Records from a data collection

※ ※ ※

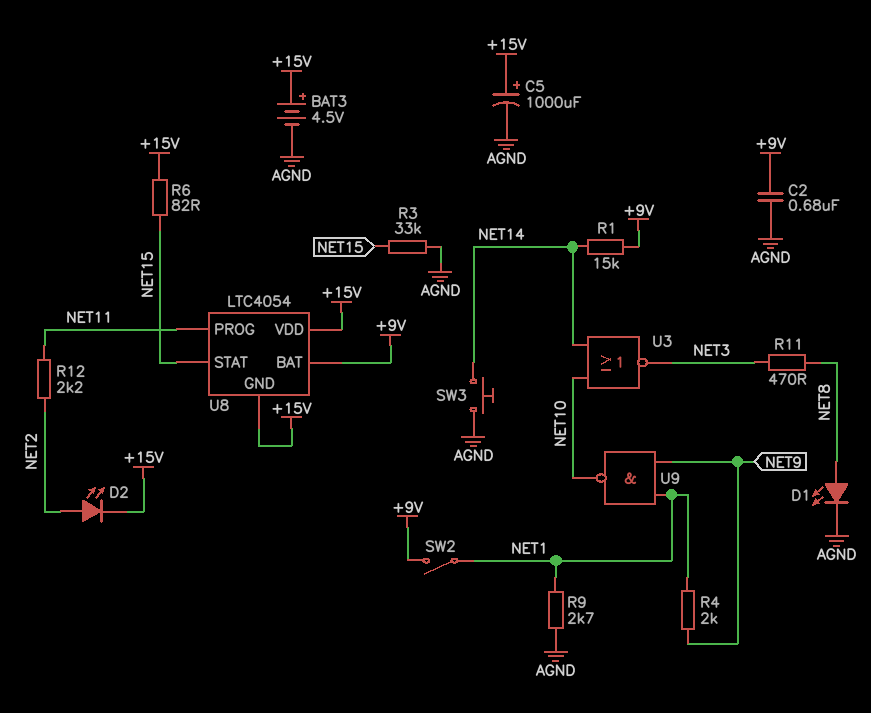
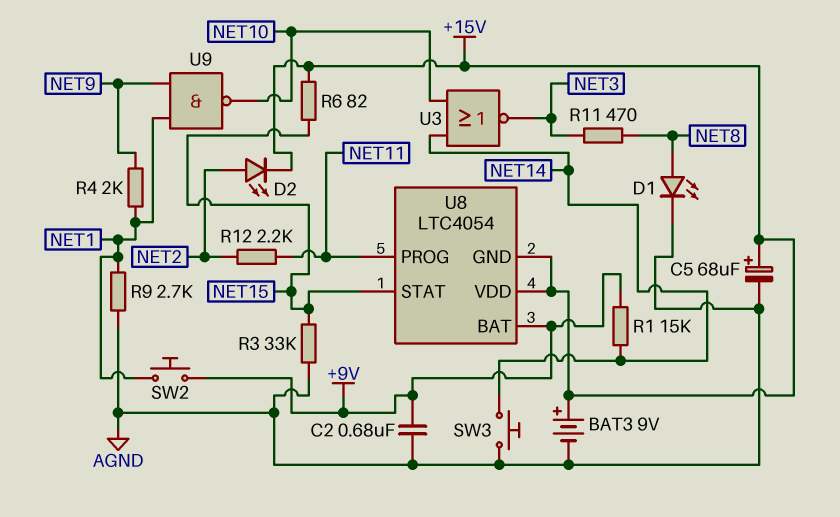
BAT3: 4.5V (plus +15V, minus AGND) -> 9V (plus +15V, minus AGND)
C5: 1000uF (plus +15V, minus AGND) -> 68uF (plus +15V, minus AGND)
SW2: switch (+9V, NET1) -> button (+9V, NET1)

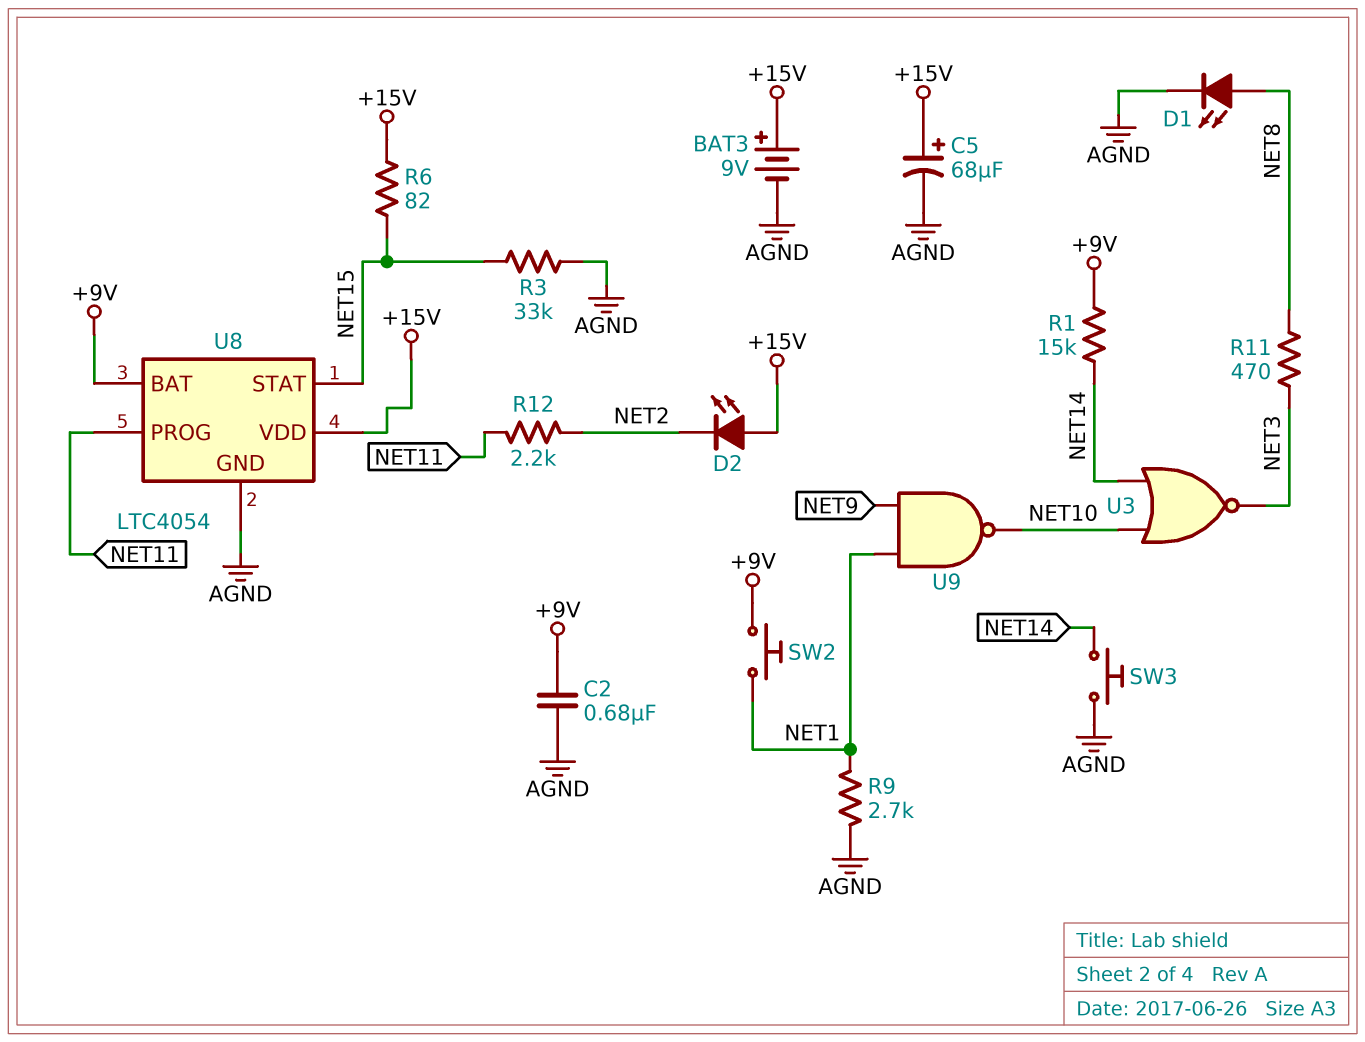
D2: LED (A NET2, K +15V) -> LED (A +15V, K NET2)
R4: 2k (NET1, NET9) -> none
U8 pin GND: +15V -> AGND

※ ※ ※

> _Assignment_
Drop the pictures and reproduce the rest of the data above exactly.

> _Final answer_
BAT3: 4.5V (plus +15V, minus AGND) -> 9V (plus +15V, minus AGND)
C5: 1000uF (plus +15V, minus AGND) -> 68uF (plus +15V, minus AGND)
SW2: switch (+9V, NET1) -> button (+9V, NET1)

D2: LED (A NET2, K +15V) -> LED (A +15V, K NET2)
R4: 2k (NET1, NET9) -> none
U8 pin GND: +15V -> AGND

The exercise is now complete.